**Exercise inputs**
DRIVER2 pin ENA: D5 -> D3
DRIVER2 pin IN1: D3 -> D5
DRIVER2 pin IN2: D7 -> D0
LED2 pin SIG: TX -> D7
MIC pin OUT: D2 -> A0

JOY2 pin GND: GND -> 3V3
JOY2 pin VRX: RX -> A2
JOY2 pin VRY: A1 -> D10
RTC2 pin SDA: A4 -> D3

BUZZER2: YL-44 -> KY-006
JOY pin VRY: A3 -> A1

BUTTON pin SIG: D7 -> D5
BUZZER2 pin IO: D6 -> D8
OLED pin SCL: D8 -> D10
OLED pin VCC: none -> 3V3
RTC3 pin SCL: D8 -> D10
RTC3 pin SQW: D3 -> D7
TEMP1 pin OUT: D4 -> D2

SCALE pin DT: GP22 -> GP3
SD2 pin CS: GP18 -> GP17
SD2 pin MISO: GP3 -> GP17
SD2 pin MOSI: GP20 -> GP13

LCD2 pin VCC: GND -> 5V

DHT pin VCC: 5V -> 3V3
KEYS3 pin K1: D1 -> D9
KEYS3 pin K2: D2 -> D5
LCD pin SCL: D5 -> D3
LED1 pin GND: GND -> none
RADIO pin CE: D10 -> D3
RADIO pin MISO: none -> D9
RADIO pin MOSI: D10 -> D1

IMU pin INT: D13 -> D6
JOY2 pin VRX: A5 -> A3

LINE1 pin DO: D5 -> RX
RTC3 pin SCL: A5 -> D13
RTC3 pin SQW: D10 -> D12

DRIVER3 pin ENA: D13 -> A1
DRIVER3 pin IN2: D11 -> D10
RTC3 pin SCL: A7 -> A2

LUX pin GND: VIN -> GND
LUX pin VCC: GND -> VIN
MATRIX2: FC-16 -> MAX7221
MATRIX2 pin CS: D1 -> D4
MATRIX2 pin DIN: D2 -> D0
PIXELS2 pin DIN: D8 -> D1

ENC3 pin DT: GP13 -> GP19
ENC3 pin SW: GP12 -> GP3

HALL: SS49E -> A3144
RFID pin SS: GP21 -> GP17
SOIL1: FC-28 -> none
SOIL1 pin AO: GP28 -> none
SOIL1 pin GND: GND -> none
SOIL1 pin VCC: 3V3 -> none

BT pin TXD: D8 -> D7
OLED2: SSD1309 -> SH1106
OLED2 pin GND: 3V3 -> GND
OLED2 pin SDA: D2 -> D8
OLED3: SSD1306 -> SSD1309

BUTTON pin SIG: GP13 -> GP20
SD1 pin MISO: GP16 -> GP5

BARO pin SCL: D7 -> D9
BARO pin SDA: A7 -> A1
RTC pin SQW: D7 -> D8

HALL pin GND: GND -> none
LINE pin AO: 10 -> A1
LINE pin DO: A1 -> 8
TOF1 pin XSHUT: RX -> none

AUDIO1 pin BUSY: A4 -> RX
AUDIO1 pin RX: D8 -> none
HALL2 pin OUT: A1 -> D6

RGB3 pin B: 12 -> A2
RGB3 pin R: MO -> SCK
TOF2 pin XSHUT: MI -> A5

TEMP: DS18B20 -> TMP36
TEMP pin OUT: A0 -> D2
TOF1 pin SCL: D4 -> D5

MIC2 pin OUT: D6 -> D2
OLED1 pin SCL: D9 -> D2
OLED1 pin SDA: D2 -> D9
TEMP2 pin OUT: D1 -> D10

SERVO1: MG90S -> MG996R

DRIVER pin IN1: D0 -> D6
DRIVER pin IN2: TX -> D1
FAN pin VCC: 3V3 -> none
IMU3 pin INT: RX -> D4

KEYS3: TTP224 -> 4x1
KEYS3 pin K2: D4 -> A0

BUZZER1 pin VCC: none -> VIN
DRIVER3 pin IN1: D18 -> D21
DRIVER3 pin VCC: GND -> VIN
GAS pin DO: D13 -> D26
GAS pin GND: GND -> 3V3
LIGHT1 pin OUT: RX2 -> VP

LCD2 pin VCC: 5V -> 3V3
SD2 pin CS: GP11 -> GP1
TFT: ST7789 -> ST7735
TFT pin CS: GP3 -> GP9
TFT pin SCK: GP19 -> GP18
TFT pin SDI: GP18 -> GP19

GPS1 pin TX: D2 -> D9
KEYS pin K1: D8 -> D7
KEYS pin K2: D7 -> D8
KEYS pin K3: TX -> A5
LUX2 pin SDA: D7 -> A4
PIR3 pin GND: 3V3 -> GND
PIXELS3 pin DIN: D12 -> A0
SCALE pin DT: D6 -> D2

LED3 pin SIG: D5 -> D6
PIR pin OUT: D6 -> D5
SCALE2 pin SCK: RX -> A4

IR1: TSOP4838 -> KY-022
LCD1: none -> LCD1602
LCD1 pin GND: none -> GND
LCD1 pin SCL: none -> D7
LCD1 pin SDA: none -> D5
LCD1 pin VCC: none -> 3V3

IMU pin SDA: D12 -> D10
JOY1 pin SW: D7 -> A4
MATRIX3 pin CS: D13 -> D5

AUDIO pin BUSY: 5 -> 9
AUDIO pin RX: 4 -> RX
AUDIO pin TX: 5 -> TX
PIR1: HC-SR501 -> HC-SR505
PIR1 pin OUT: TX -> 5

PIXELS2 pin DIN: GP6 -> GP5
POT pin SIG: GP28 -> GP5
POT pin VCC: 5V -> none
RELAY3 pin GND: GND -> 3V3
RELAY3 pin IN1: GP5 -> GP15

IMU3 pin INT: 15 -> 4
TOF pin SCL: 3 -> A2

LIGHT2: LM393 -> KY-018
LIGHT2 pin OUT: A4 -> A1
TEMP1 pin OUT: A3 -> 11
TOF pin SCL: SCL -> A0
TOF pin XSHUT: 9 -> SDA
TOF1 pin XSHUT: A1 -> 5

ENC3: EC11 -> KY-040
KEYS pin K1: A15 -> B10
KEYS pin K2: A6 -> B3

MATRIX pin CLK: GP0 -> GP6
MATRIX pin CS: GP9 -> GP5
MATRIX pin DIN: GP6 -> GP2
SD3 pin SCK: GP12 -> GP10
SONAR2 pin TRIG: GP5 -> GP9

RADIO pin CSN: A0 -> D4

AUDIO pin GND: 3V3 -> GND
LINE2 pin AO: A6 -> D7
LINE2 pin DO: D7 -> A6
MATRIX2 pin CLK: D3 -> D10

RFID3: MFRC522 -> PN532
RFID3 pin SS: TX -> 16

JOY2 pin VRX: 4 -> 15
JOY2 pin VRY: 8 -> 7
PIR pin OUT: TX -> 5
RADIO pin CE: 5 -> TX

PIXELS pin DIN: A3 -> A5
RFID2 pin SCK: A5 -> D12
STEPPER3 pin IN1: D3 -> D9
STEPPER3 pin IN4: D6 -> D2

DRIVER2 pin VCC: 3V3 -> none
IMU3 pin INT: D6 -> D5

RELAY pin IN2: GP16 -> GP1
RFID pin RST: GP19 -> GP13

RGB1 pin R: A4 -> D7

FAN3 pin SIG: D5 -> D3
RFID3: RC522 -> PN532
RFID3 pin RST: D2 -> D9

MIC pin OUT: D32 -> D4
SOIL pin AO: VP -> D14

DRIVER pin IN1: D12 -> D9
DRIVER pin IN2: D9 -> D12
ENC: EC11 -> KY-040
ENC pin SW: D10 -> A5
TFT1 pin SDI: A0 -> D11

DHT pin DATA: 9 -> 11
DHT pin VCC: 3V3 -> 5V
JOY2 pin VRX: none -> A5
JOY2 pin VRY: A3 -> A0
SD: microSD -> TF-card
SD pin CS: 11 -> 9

**Exercise requirements**
Extract the full listing and reproduce each line exactly.

**Exercise answer**
DRIVER2 pin ENA: D5 -> D3
DRIVER2 pin IN1: D3 -> D5
DRIVER2 pin IN2: D7 -> D0
LED2 pin SIG: TX -> D7
MIC pin OUT: D2 -> A0

JOY2 pin GND: GND -> 3V3
JOY2 pin VRX: RX -> A2
JOY2 pin VRY: A1 -> D10
RTC2 pin SDA: A4 -> D3

BUZZER2: YL-44 -> KY-006
JOY pin VRY: A3 -> A1

BUTTON pin SIG: D7 -> D5
BUZZER2 pin IO: D6 -> D8
OLED pin SCL: D8 -> D10
OLED pin VCC: none -> 3V3
RTC3 pin SCL: D8 -> D10
RTC3 pin SQW: D3 -> D7
TEMP1 pin OUT: D4 -> D2

SCALE pin DT: GP22 -> GP3
SD2 pin CS: GP18 -> GP17
SD2 pin MISO: GP3 -> GP17
SD2 pin MOSI: GP20 -> GP13

LCD2 pin VCC: GND -> 5V

DHT pin VCC: 5V -> 3V3
KEYS3 pin K1: D1 -> D9
KEYS3 pin K2: D2 -> D5
LCD pin SCL: D5 -> D3
LED1 pin GND: GND -> none
RADIO pin CE: D10 -> D3
RADIO pin MISO: none -> D9
RADIO pin MOSI: D10 -> D1

IMU pin INT: D13 -> D6
JOY2 pin VRX: A5 -> A3

LINE1 pin DO: D5 -> RX
RTC3 pin SCL: A5 -> D13
RTC3 pin SQW: D10 -> D12

DRIVER3 pin ENA: D13 -> A1
DRIVER3 pin IN2: D11 -> D10
RTC3 pin SCL: A7 -> A2

LUX pin GND: VIN -> GND
LUX pin VCC: GND -> VIN
MATRIX2: FC-16 -> MAX7221
MATRIX2 pin CS: D1 -> D4
MATRIX2 pin DIN: D2 -> D0
PIXELS2 pin DIN: D8 -> D1

ENC3 pin DT: GP13 -> GP19
ENC3 pin SW: GP12 -> GP3

HALL: SS49E -> A3144
RFID pin SS: GP21 -> GP17
SOIL1: FC-28 -> none
SOIL1 pin AO: GP28 -> none
SOIL1 pin GND: GND -> none
SOIL1 pin VCC: 3V3 -> none

BT pin TXD: D8 -> D7
OLED2: SSD1309 -> SH1106
OLED2 pin GND: 3V3 -> GND
OLED2 pin SDA: D2 -> D8
OLED3: SSD1306 -> SSD1309

BUTTON pin SIG: GP13 -> GP20
SD1 pin MISO: GP16 -> GP5

BARO pin SCL: D7 -> D9
BARO pin SDA: A7 -> A1
RTC pin SQW: D7 -> D8

HALL pin GND: GND -> none
LINE pin AO: 10 -> A1
LINE pin DO: A1 -> 8
TOF1 pin XSHUT: RX -> none

AUDIO1 pin BUSY: A4 -> RX
AUDIO1 pin RX: D8 -> none
HALL2 pin OUT: A1 -> D6

RGB3 pin B: 12 -> A2
RGB3 pin R: MO -> SCK
TOF2 pin XSHUT: MI -> A5

TEMP: DS18B20 -> TMP36
TEMP pin OUT: A0 -> D2
TOF1 pin SCL: D4 -> D5

MIC2 pin OUT: D6 -> D2
OLED1 pin SCL: D9 -> D2
OLED1 pin SDA: D2 -> D9
TEMP2 pin OUT: D1 -> D10

SERVO1: MG90S -> MG996R

DRIVER pin IN1: D0 -> D6
DRIVER pin IN2: TX -> D1
FAN pin VCC: 3V3 -> none
IMU3 pin INT: RX -> D4

KEYS3: TTP224 -> 4x1
KEYS3 pin K2: D4 -> A0

BUZZER1 pin VCC: none -> VIN
DRIVER3 pin IN1: D18 -> D21
DRIVER3 pin VCC: GND -> VIN
GAS pin DO: D13 -> D26
GAS pin GND: GND -> 3V3
LIGHT1 pin OUT: RX2 -> VP

LCD2 pin VCC: 5V -> 3V3
SD2 pin CS: GP11 -> GP1
TFT: ST7789 -> ST7735
TFT pin CS: GP3 -> GP9
TFT pin SCK: GP19 -> GP18
TFT pin SDI: GP18 -> GP19

GPS1 pin TX: D2 -> D9
KEYS pin K1: D8 -> D7
KEYS pin K2: D7 -> D8
KEYS pin K3: TX -> A5
LUX2 pin SDA: D7 -> A4
PIR3 pin GND: 3V3 -> GND
PIXELS3 pin DIN: D12 -> A0
SCALE pin DT: D6 -> D2

LED3 pin SIG: D5 -> D6
PIR pin OUT: D6 -> D5
SCALE2 pin SCK: RX -> A4

IR1: TSOP4838 -> KY-022
LCD1: none -> LCD1602
LCD1 pin GND: none -> GND
LCD1 pin SCL: none -> D7
LCD1 pin SDA: none -> D5
LCD1 pin VCC: none -> 3V3

IMU pin SDA: D12 -> D10
JOY1 pin SW: D7 -> A4
MATRIX3 pin CS: D13 -> D5

AUDIO pin BUSY: 5 -> 9
AUDIO pin RX: 4 -> RX
AUDIO pin TX: 5 -> TX
PIR1: HC-SR501 -> HC-SR505
PIR1 pin OUT: TX -> 5

PIXELS2 pin DIN: GP6 -> GP5
POT pin SIG: GP28 -> GP5
POT pin VCC: 5V -> none
RELAY3 pin GND: GND -> 3V3
RELAY3 pin IN1: GP5 -> GP15

IMU3 pin INT: 15 -> 4
TOF pin SCL: 3 -> A2

LIGHT2: LM393 -> KY-018
LIGHT2 pin OUT: A4 -> A1
TEMP1 pin OUT: A3 -> 11
TOF pin SCL: SCL -> A0
TOF pin XSHUT: 9 -> SDA
TOF1 pin XSHUT: A1 -> 5

ENC3: EC11 -> KY-040
KEYS pin K1: A15 -> B10
KEYS pin K2: A6 -> B3

MATRIX pin CLK: GP0 -> GP6
MATRIX pin CS: GP9 -> GP5
MATRIX pin DIN: GP6 -> GP2
SD3 pin SCK: GP12 -> GP10
SONAR2 pin TRIG: GP5 -> GP9

RADIO pin CSN: A0 -> D4

AUDIO pin GND: 3V3 -> GND
LINE2 pin AO: A6 -> D7
LINE2 pin DO: D7 -> A6
MATRIX2 pin CLK: D3 -> D10

RFID3: MFRC522 -> PN532
RFID3 pin SS: TX -> 16

JOY2 pin VRX: 4 -> 15
JOY2 pin VRY: 8 -> 7
PIR pin OUT: TX -> 5
RADIO pin CE: 5 -> TX

PIXELS pin DIN: A3 -> A5
RFID2 pin SCK: A5 -> D12
STEPPER3 pin IN1: D3 -> D9
STEPPER3 pin IN4: D6 -> D2

DRIVER2 pin VCC: 3V3 -> none
IMU3 pin INT: D6 -> D5

RELAY pin IN2: GP16 -> GP1
RFID pin RST: GP19 -> GP13

RGB1 pin R: A4 -> D7

FAN3 pin SIG: D5 -> D3
RFID3: RC522 -> PN532
RFID3 pin RST: D2 -> D9

MIC pin OUT: D32 -> D4
SOIL pin AO: VP -> D14

DRIVER pin IN1: D12 -> D9
DRIVER pin IN2: D9 -> D12
ENC: EC11 -> KY-040
ENC pin SW: D10 -> A5
TFT1 pin SDI: A0 -> D11

DHT pin DATA: 9 -> 11
DHT pin VCC: 3V3 -> 5V
JOY2 pin VRX: none -> A5
JOY2 pin VRY: A3 -> A0
SD: microSD -> TF-card
SD pin CS: 11 -> 9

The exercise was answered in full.